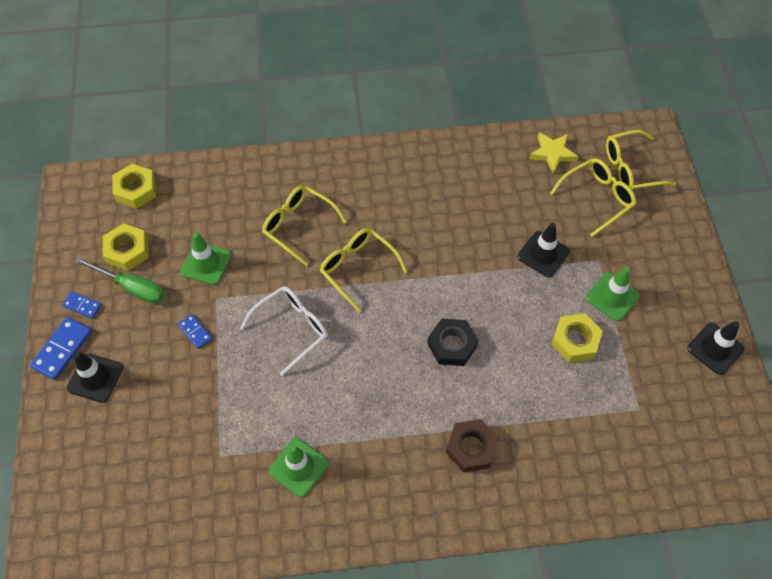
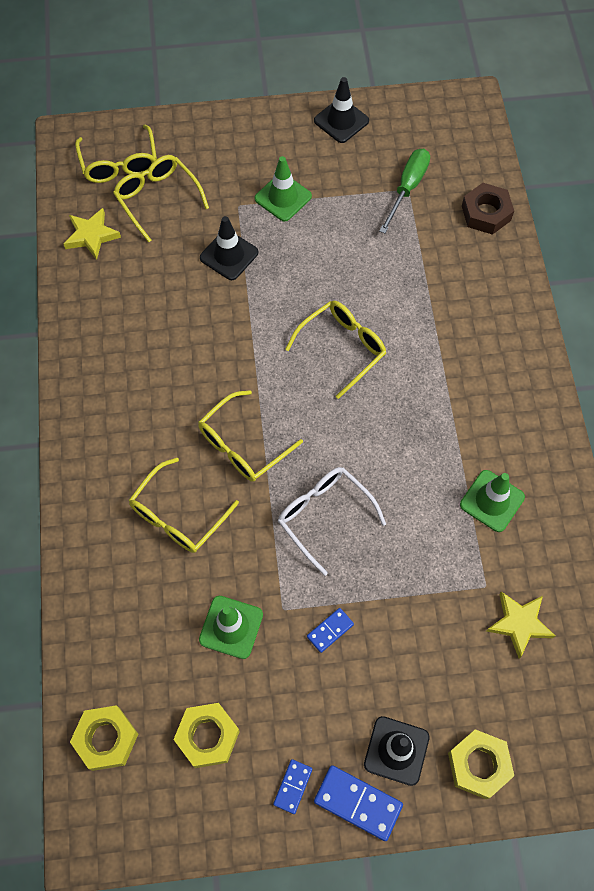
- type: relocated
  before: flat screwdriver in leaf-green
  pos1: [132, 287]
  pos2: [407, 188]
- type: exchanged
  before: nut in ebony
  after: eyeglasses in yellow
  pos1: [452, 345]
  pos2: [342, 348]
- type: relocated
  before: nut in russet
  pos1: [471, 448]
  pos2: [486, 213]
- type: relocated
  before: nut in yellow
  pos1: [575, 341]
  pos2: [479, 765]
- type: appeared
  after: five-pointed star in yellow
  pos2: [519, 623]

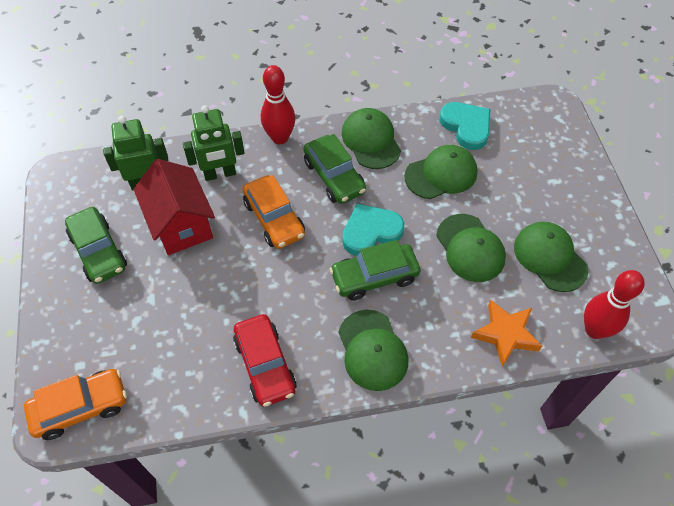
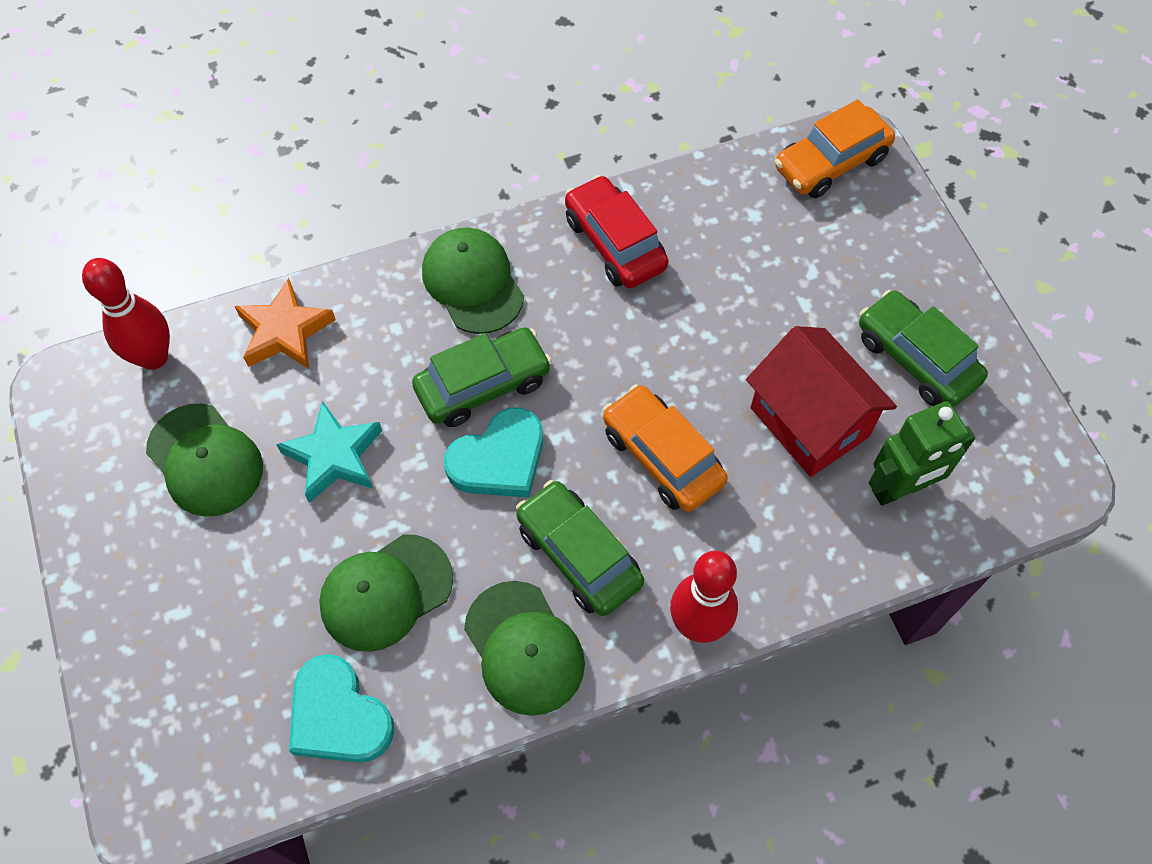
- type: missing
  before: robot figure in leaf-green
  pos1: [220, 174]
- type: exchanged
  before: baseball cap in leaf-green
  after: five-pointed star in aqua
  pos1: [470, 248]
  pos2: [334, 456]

※ ※ ※

Task :: Leave the pictures out and transcribe the remaining material exactly.

Answer to this problem ::
- type: relocated
  before: flat screwdriver in leaf-green
  pos1: [132, 287]
  pos2: [407, 188]
- type: exchanged
  before: nut in ebony
  after: eyeglasses in yellow
  pos1: [452, 345]
  pos2: [342, 348]
- type: relocated
  before: nut in russet
  pos1: [471, 448]
  pos2: [486, 213]
- type: relocated
  before: nut in yellow
  pos1: [575, 341]
  pos2: [479, 765]
- type: appeared
  after: five-pointed star in yellow
  pos2: [519, 623]

- type: missing
  before: robot figure in leaf-green
  pos1: [220, 174]
- type: exchanged
  before: baseball cap in leaf-green
  after: five-pointed star in aqua
  pos1: [470, 248]
  pos2: [334, 456]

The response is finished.